Exercise goal: Since the listing below shows pictures, leave them out and write out exactly the lines from the line with "GPS pin RX: TX -> RX" to the line with "LUX1: VEML7700 -> BH1750", both included, and no others.

Recorded data:
——

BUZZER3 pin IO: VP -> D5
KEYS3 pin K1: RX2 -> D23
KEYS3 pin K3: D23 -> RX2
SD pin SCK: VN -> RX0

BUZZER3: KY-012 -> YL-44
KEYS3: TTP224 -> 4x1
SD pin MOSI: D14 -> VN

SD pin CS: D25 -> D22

——

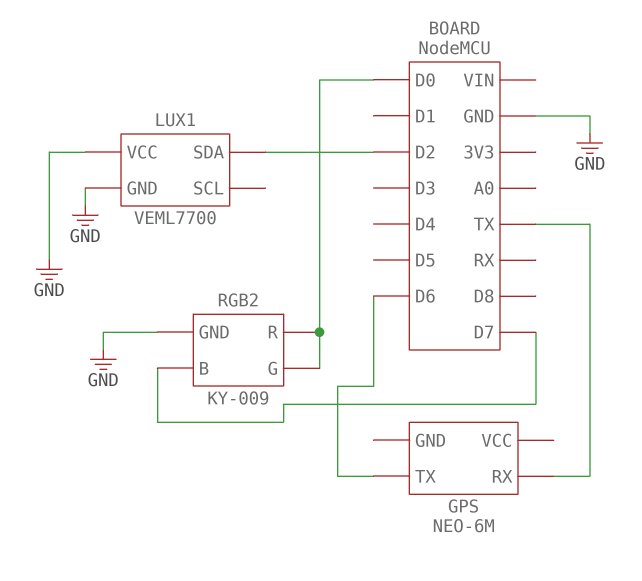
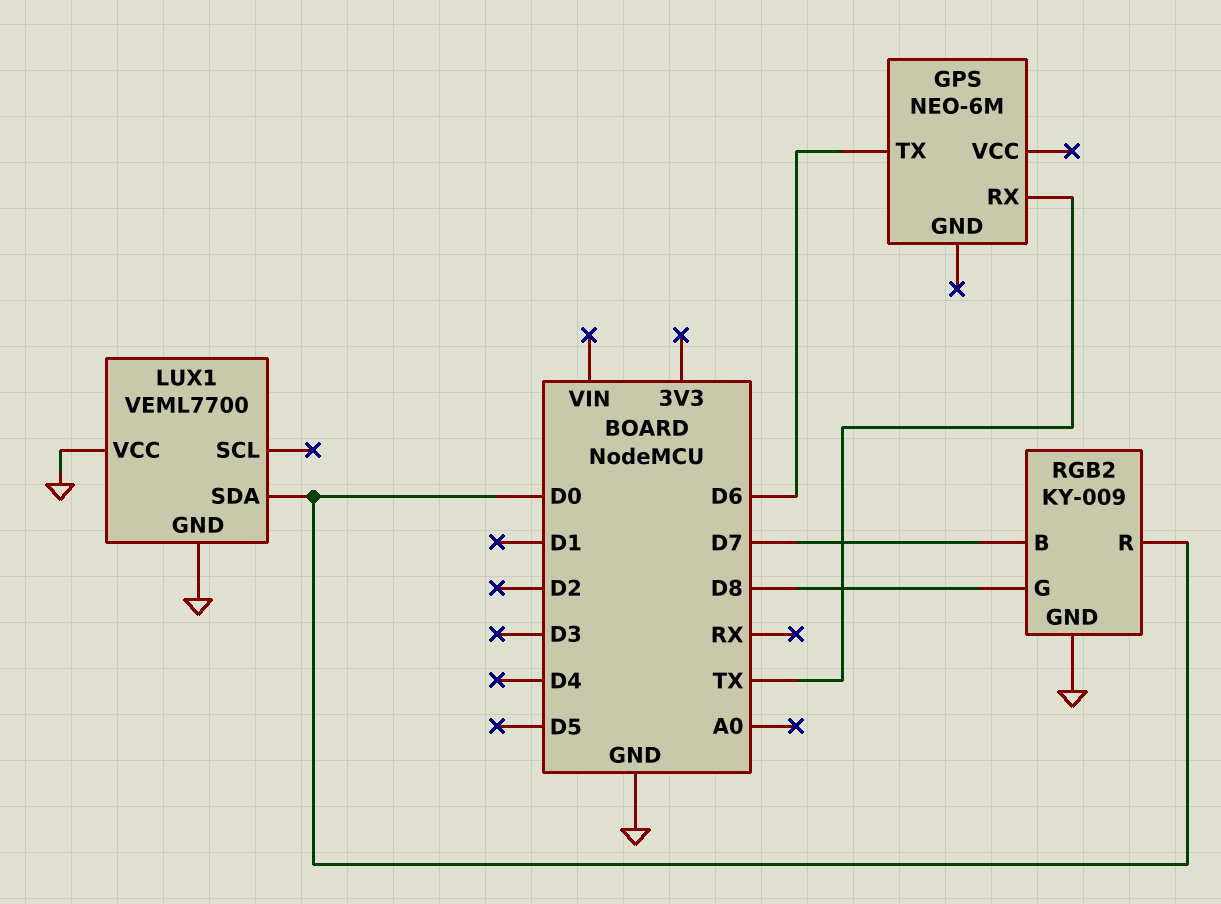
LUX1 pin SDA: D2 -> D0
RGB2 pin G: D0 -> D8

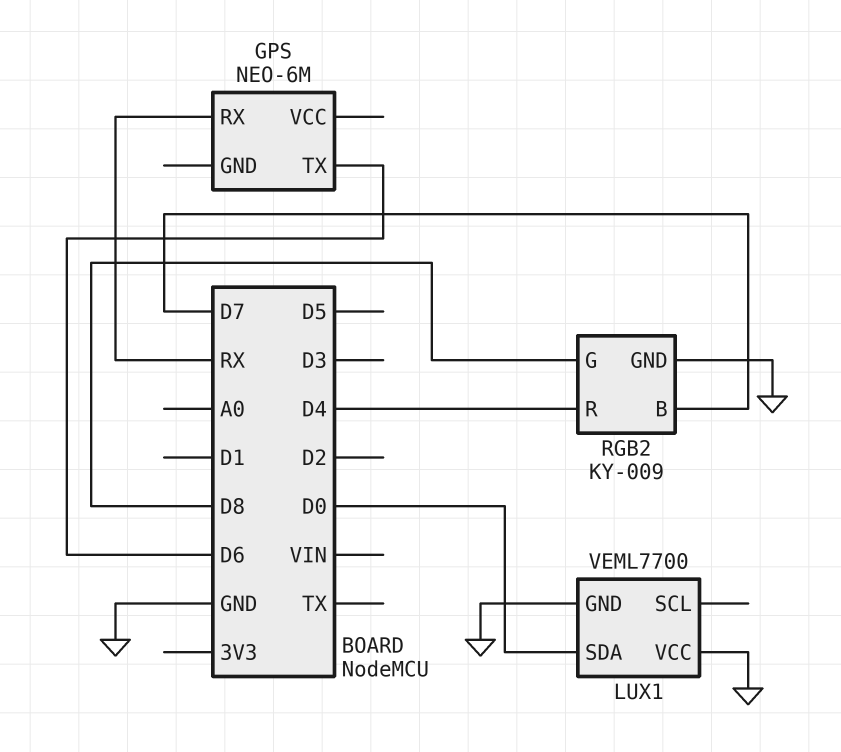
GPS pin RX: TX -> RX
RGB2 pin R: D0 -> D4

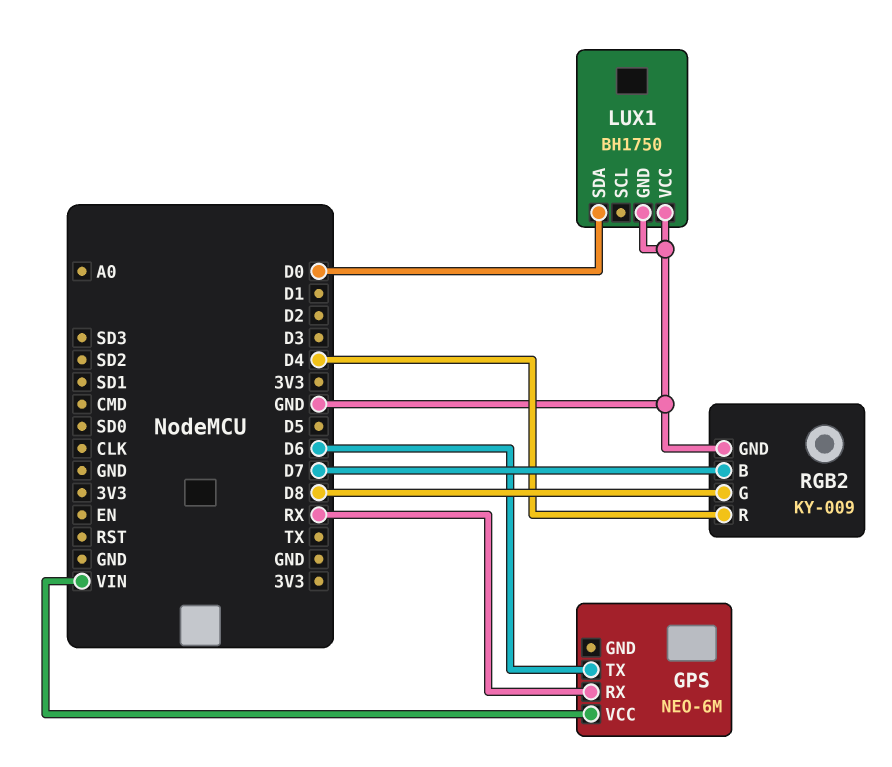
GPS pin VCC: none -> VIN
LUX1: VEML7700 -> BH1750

——

Solution below:
GPS pin RX: TX -> RX
RGB2 pin R: D0 -> D4

GPS pin VCC: none -> VIN
LUX1: VEML7700 -> BH1750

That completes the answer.